** Opening Extracted data block **

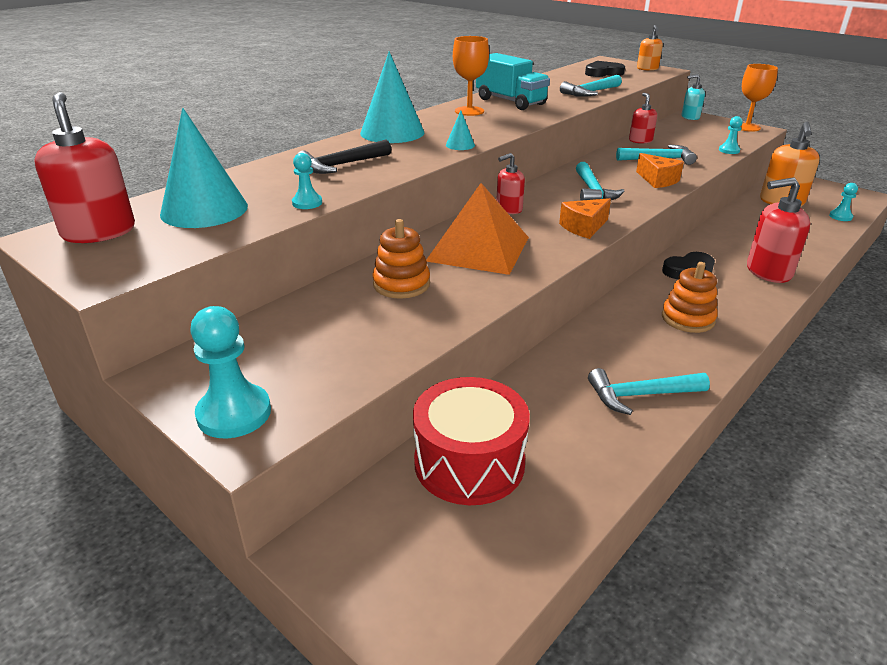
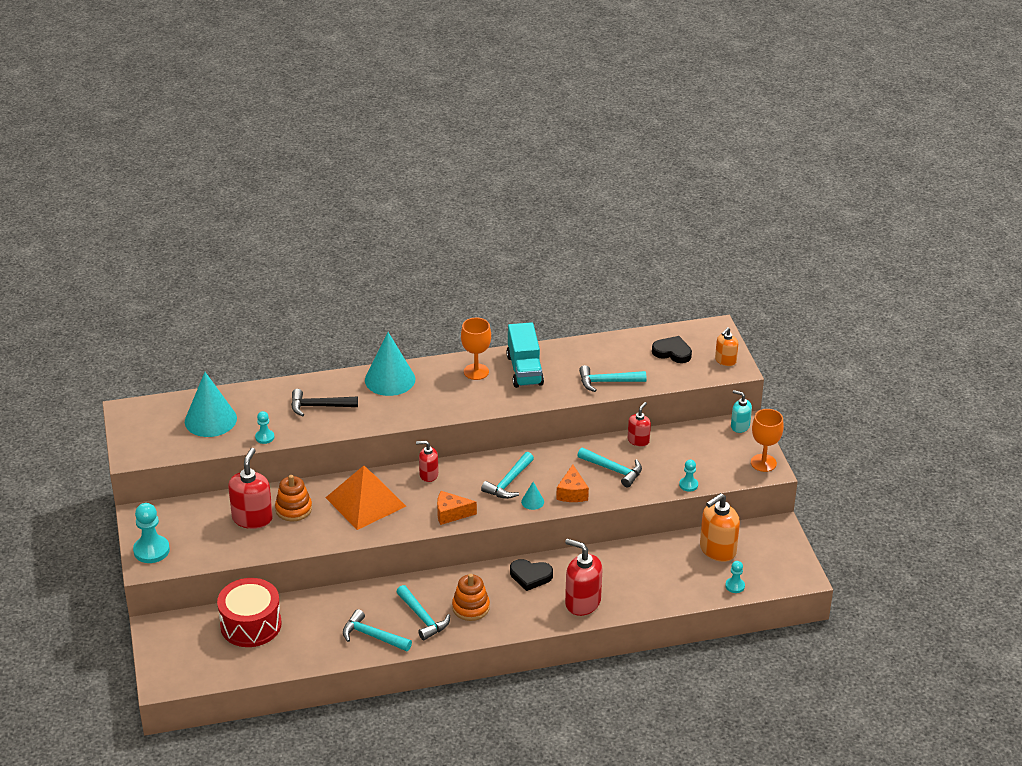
camera: 35 degrees right, 5 degrees up
(99, 232) = (150, 417): red soap dispenser -> red soap dispenser (252, 518)
(460, 145) = (413, 415): turquoise cone -> turquoise cone (532, 501)
(660, 350) = (422, 618): none -> turquoise hammer

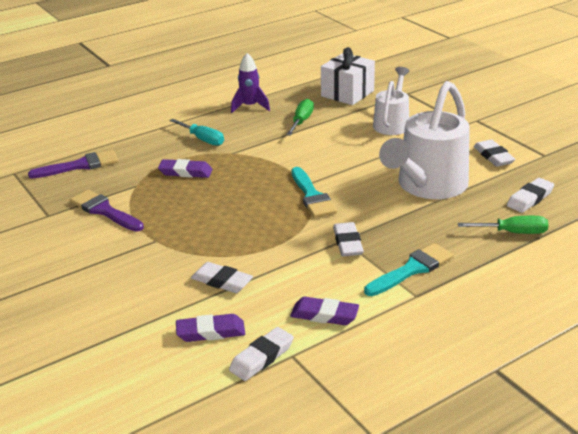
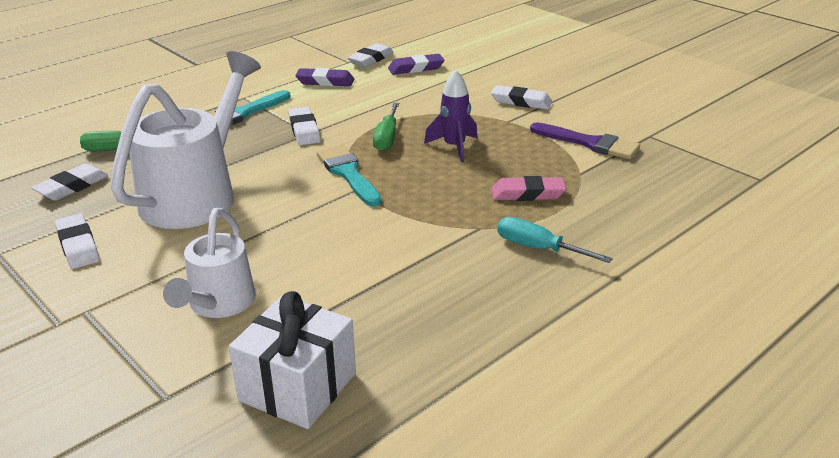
camera: 170 degrees right, 0 degrees up
(80, 165) = (683, 194): purple brush -> none
(185, 172) = (528, 194): purple eraser -> pink eraser
(222, 281) = (422, 96): white eraser -> white eraser (521, 102)
(250, 106) = (494, 331): purple rocket -> purple rocket (454, 147)
(301, 121) = (384, 298): green screwdriver -> green screwdriver (387, 138)

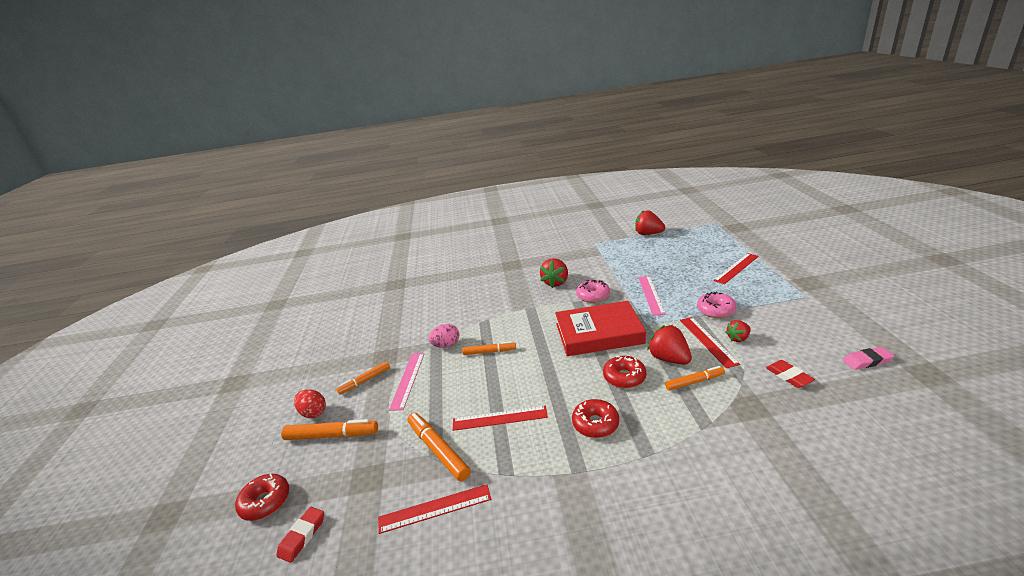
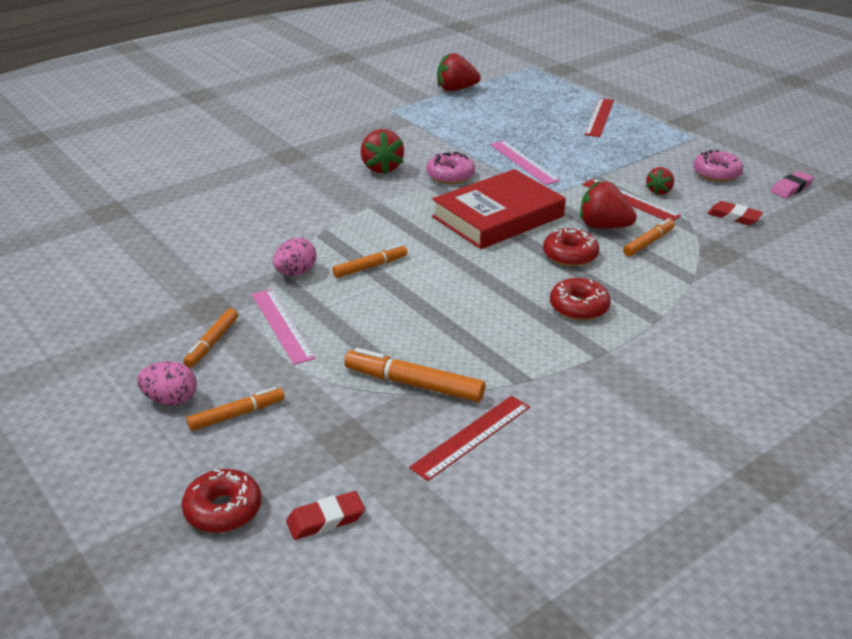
camera: 35 degrees left, 5 degrees up
(302, 536) = (325, 519): red eraser -> red eraser turned 75 degrees clockwise
(313, 413) = (170, 400): red egg -> pink egg
(332, 435) = (237, 415): orange marker -> orange marker, size x0.65
(499, 418) = (460, 332): red ruler -> none
(715, 310) = (613, 167): pink donut -> pink donut (716, 173)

** Closing Extracted data block **

Task to carry out | Would you write out exactly the lines of the data from the one holding "(660, 350) = (422, 618): none" to the final line, both included, with pictures left out?

Output |
(660, 350) = (422, 618): none -> turquoise hammer

camera: 170 degrees right, 0 degrees up
(80, 165) = (683, 194): purple brush -> none
(185, 172) = (528, 194): purple eraser -> pink eraser
(222, 281) = (422, 96): white eraser -> white eraser (521, 102)
(250, 106) = (494, 331): purple rocket -> purple rocket (454, 147)
(301, 121) = (384, 298): green screwdriver -> green screwdriver (387, 138)

camera: 35 degrees left, 5 degrees up
(302, 536) = (325, 519): red eraser -> red eraser turned 75 degrees clockwise
(313, 413) = (170, 400): red egg -> pink egg
(332, 435) = (237, 415): orange marker -> orange marker, size x0.65
(499, 418) = (460, 332): red ruler -> none
(715, 310) = (613, 167): pink donut -> pink donut (716, 173)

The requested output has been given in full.